▸ **YOUR TASK**: In the data below, which lines hold "yellow"? Copy every one.

*** RECORDED DATA Section Begins ***

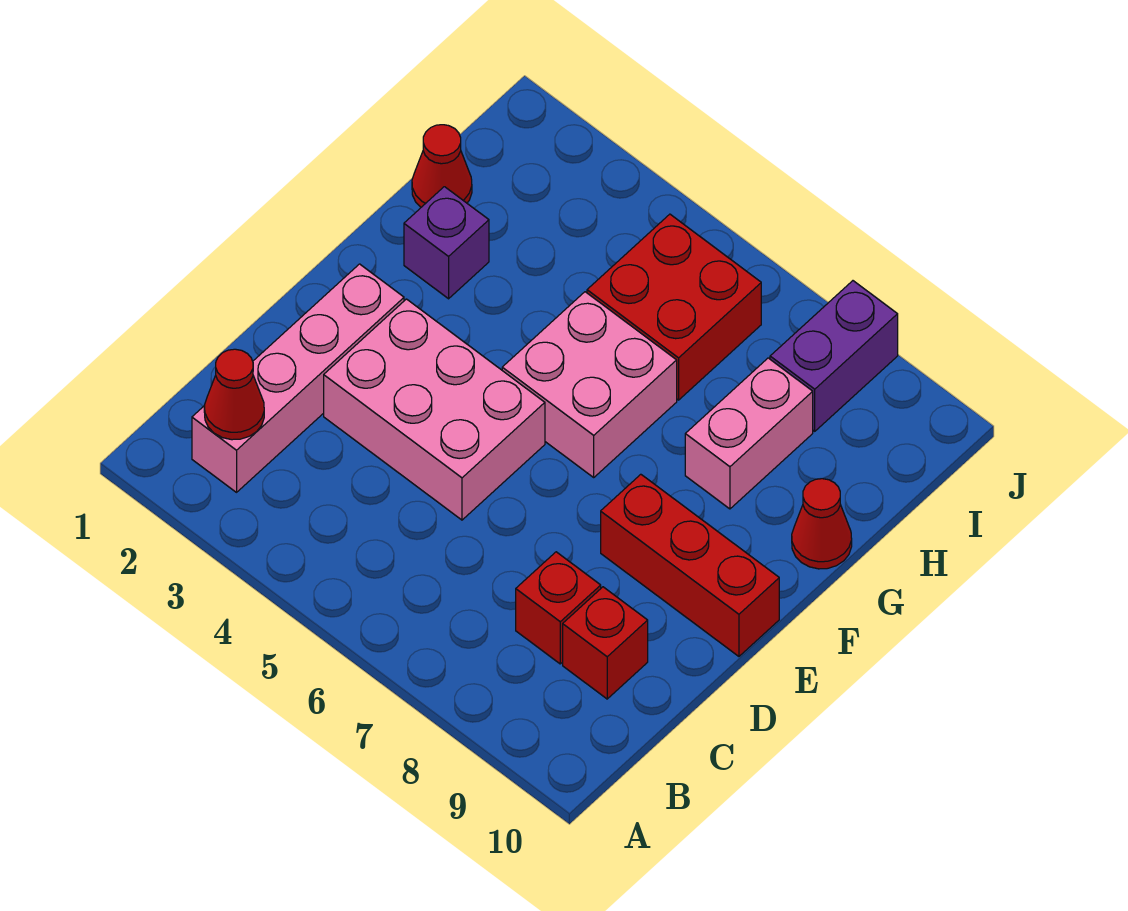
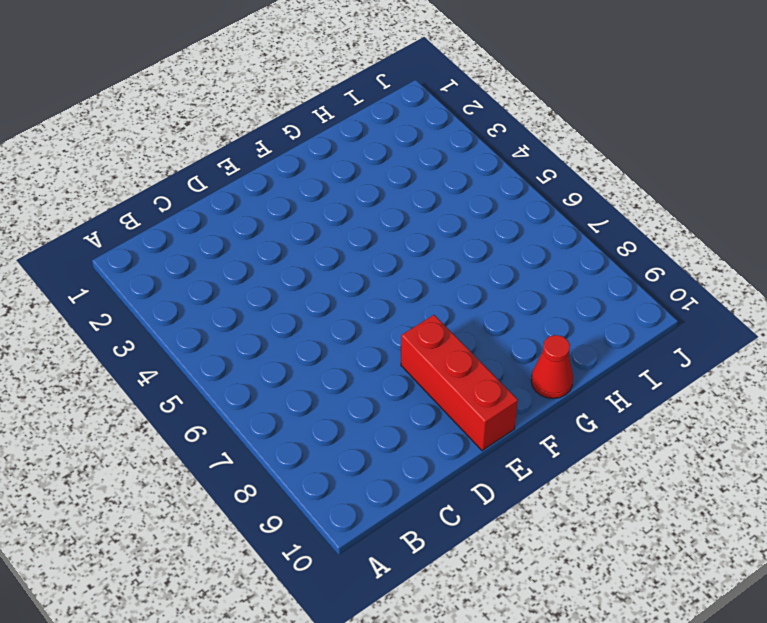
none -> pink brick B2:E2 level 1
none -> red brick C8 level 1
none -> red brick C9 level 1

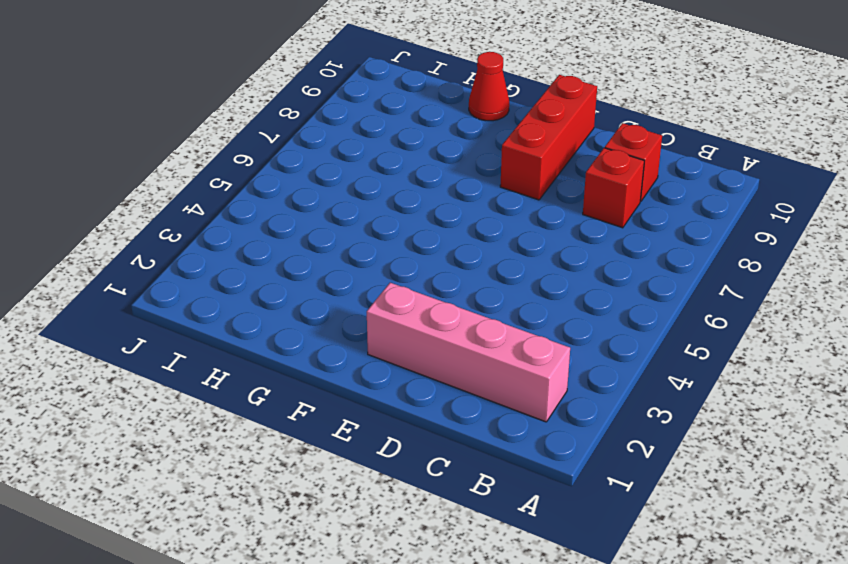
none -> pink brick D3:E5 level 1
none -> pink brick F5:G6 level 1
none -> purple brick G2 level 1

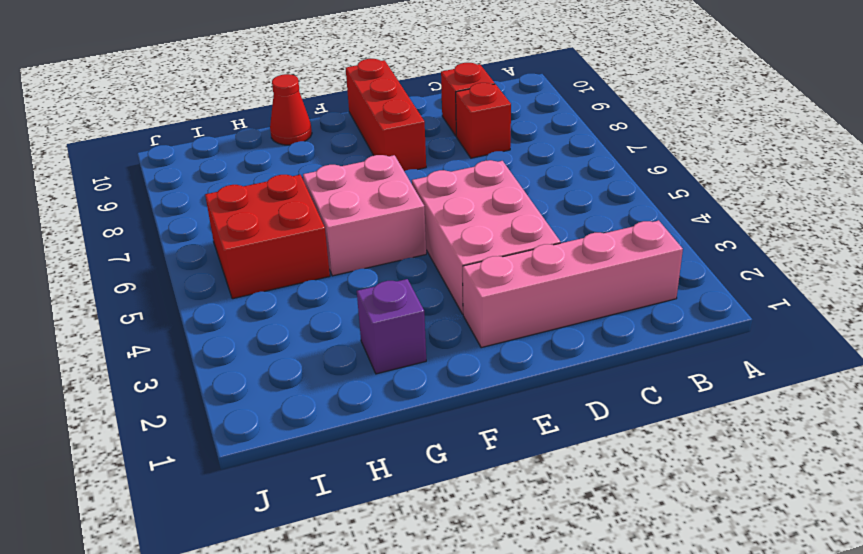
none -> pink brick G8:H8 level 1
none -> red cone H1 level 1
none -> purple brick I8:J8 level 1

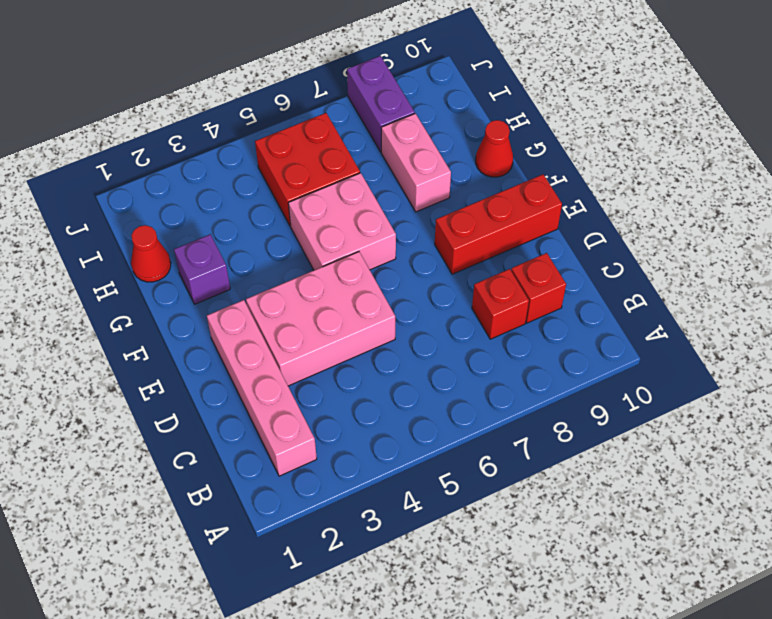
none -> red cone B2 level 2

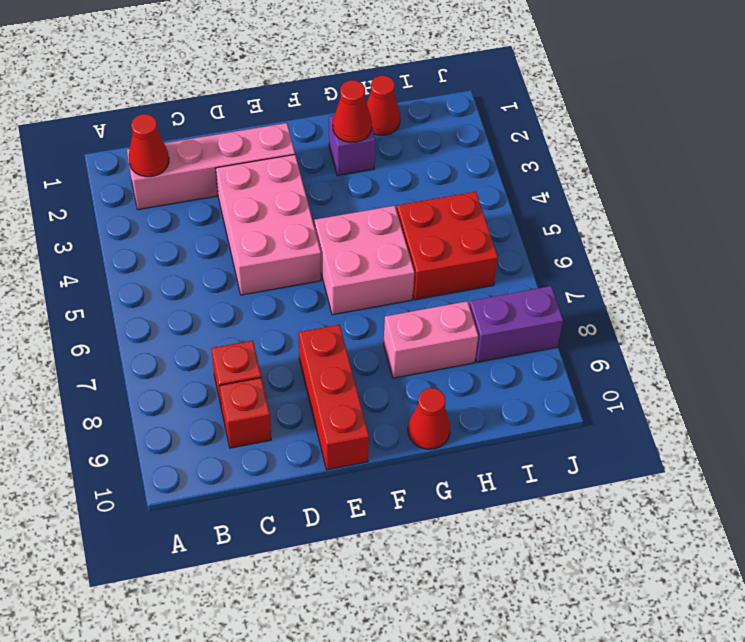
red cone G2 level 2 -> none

*** RECORDED DATA Section Ends ***
*** RECORDED DATA Section Begins ***

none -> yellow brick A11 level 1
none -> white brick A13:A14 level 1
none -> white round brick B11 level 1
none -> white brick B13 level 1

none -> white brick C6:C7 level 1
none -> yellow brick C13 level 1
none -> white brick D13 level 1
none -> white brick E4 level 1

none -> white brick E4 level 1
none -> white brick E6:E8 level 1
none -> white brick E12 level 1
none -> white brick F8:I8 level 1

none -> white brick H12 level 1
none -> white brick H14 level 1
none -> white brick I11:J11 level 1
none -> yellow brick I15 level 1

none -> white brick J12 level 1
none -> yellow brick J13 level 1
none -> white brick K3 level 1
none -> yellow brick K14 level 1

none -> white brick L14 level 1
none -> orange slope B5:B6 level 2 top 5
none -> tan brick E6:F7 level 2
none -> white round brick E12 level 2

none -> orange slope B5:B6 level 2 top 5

*** RECORDED DATA Section Ends ***

▸ **SOLVED PROBLEM**:
none -> yellow brick A11 level 1
none -> yellow brick C13 level 1
none -> yellow brick I15 level 1
none -> yellow brick J13 level 1
none -> yellow brick K14 level 1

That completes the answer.